» **Task requirements**: Whenever a line below includes the word "camera", copy that line.

» **Data for this task**:

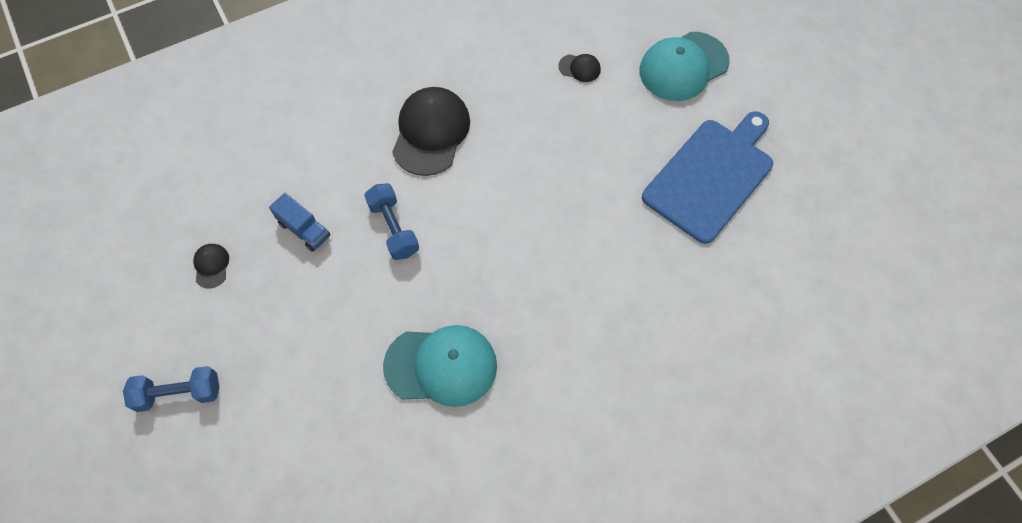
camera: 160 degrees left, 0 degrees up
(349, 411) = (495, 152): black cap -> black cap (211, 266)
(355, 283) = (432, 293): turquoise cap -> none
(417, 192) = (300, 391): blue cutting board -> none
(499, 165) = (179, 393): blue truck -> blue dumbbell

==

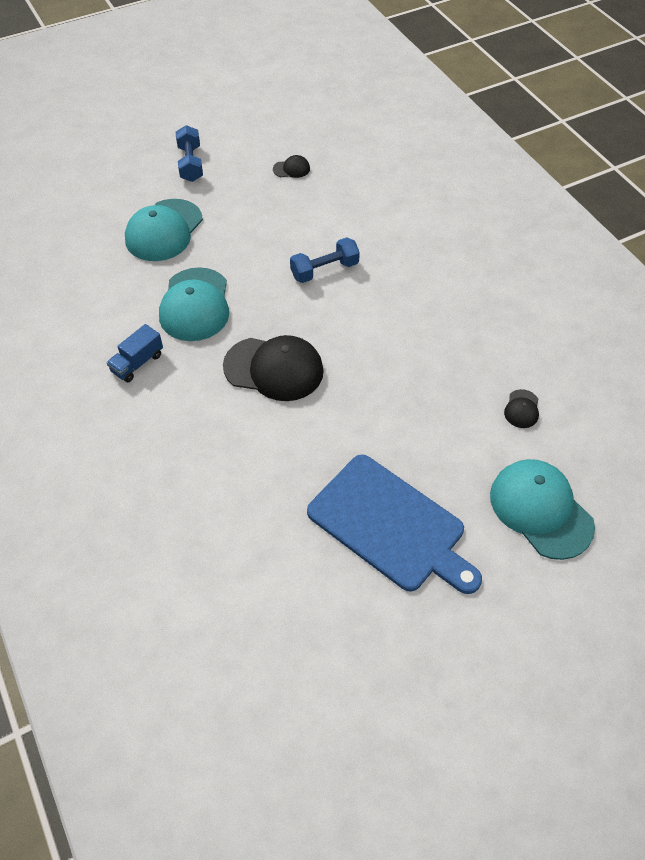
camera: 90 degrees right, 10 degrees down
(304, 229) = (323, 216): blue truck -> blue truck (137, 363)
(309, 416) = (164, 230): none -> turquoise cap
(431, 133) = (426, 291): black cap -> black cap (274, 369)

» **Result below**:
camera: 160 degrees left, 0 degrees up
camera: 90 degrees right, 10 degrees down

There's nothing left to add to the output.